## [Work required]
Reproduce exactly the lines below, from the first through the one containing "(221, 496) = (292, 549): white fork -> none", and nothing more.

(Stored items from a collection)
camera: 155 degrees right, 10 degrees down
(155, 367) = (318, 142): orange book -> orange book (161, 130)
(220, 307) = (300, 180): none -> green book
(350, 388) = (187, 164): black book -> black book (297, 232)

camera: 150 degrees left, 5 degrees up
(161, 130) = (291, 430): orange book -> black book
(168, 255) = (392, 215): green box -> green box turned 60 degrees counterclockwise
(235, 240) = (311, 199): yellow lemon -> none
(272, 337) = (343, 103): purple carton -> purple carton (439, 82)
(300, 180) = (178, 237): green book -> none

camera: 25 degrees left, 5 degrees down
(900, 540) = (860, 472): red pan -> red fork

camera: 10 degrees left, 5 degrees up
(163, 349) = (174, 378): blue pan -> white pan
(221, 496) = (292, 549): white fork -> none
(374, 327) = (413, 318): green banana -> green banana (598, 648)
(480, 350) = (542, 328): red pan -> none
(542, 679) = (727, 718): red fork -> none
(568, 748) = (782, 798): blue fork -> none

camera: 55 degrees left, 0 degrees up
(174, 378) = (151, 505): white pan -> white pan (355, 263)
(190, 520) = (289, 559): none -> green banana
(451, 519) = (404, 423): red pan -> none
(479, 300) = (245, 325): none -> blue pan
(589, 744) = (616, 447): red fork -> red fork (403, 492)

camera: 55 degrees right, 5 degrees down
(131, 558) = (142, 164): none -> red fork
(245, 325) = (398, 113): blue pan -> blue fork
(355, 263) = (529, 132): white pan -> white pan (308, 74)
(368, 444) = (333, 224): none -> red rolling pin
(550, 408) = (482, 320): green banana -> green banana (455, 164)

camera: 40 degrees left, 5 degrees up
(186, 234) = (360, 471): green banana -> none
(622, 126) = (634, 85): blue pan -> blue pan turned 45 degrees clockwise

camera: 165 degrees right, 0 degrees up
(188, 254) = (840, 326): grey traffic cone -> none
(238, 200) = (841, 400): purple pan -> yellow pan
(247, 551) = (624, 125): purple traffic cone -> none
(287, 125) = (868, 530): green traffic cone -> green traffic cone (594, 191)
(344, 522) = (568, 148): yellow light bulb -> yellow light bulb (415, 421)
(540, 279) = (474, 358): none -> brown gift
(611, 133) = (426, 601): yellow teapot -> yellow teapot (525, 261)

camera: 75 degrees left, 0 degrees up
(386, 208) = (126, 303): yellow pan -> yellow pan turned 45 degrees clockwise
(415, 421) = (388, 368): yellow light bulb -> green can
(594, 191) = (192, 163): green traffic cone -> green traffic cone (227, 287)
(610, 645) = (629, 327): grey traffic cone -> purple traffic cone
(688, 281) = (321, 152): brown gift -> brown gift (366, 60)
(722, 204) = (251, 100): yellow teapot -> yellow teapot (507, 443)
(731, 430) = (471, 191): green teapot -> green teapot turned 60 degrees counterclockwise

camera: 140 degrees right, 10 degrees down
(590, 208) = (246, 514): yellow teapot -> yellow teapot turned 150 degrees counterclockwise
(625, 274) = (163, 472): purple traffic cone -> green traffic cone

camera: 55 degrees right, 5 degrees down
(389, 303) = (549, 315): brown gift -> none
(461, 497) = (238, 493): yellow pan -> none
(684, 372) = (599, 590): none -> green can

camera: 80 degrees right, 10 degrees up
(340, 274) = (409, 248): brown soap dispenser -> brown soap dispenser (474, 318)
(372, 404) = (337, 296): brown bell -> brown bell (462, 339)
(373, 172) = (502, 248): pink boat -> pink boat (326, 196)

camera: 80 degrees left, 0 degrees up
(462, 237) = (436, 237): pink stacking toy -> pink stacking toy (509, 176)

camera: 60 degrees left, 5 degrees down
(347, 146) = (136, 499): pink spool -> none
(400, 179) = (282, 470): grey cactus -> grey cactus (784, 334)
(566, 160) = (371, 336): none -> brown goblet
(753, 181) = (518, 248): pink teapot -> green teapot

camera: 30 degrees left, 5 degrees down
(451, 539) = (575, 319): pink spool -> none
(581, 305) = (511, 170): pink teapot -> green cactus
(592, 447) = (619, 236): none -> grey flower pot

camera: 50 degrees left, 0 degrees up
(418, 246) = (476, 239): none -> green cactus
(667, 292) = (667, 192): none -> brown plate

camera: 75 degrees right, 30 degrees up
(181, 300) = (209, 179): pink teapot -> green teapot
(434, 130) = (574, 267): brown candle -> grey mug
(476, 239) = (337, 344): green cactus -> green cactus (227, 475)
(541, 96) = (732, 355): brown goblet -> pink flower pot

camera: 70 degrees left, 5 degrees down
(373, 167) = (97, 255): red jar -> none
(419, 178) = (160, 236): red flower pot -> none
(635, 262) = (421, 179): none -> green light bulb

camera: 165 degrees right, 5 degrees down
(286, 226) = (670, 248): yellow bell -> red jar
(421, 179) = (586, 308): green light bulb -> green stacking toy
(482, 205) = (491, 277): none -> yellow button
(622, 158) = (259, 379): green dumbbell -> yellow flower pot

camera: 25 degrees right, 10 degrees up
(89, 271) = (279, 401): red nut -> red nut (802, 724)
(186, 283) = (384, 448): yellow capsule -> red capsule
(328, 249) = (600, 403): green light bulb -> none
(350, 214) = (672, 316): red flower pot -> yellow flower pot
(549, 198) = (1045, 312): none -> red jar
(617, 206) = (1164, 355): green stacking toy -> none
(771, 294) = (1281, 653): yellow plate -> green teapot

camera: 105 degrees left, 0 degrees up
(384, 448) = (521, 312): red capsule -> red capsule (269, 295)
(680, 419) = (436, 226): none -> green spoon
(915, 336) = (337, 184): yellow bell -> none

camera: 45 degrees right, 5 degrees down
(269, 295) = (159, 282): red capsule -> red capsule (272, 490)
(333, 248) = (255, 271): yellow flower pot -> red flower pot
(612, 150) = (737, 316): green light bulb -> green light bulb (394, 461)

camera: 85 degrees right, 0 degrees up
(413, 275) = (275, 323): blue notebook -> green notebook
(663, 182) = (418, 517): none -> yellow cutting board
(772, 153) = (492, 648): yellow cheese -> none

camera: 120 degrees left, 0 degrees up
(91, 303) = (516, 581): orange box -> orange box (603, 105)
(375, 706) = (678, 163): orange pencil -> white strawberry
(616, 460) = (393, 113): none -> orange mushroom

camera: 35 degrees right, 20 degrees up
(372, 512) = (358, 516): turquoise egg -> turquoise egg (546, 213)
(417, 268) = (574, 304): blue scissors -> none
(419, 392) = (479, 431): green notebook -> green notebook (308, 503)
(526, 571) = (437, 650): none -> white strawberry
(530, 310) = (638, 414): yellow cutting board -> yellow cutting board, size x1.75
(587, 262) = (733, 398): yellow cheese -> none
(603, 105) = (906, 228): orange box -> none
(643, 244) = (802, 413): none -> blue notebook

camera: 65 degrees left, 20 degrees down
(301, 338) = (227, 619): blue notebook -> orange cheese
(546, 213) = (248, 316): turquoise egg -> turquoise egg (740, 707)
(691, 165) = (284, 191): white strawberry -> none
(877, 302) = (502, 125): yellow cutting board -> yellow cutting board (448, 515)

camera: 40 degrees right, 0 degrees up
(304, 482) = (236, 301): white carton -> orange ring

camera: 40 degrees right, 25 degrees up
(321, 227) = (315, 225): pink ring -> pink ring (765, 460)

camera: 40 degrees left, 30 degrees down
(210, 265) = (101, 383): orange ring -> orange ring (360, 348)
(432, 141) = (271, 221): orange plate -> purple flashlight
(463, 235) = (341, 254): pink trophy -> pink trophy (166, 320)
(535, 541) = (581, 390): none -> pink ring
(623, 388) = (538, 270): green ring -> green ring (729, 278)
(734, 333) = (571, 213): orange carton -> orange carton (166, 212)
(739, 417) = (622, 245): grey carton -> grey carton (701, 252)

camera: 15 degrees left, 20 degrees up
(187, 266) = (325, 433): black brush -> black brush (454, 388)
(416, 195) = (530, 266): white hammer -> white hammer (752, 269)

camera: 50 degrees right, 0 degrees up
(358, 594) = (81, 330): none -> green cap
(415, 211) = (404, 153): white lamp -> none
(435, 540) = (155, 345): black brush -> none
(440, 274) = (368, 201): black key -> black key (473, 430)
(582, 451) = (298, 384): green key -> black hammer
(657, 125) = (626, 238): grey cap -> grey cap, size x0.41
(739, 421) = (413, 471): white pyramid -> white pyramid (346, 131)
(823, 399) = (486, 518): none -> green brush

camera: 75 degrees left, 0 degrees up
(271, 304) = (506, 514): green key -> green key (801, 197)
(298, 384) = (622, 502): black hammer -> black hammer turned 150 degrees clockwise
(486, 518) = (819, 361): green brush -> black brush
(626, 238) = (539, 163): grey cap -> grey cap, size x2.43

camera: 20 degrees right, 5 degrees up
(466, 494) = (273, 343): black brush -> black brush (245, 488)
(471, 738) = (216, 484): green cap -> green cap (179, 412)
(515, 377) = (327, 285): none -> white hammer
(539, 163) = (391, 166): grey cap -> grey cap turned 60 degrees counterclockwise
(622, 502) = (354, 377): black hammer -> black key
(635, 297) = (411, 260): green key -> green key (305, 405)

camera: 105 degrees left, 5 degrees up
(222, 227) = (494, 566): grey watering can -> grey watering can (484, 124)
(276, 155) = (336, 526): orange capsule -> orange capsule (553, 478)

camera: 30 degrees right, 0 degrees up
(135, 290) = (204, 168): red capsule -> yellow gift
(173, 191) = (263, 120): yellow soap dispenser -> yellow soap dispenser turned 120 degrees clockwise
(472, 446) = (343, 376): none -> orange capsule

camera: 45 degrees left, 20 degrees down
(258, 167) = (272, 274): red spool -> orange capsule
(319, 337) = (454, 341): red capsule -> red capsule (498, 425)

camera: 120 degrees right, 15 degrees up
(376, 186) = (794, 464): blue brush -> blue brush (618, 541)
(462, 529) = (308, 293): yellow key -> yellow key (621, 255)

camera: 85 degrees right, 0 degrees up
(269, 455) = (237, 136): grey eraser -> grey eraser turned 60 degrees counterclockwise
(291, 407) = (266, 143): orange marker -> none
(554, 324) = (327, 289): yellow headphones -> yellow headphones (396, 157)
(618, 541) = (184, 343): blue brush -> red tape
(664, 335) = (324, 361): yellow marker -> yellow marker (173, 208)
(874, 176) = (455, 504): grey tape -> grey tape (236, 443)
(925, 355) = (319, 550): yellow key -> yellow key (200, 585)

## [Finished exercise]
camera: 155 degrees right, 10 degrees down
(155, 367) = (318, 142): orange book -> orange book (161, 130)
(220, 307) = (300, 180): none -> green book
(350, 388) = (187, 164): black book -> black book (297, 232)

camera: 150 degrees left, 5 degrees up
(161, 130) = (291, 430): orange book -> black book
(168, 255) = (392, 215): green box -> green box turned 60 degrees counterclockwise
(235, 240) = (311, 199): yellow lemon -> none
(272, 337) = (343, 103): purple carton -> purple carton (439, 82)
(300, 180) = (178, 237): green book -> none

camera: 25 degrees left, 5 degrees down
(900, 540) = (860, 472): red pan -> red fork

camera: 10 degrees left, 5 degrees up
(163, 349) = (174, 378): blue pan -> white pan
(221, 496) = (292, 549): white fork -> none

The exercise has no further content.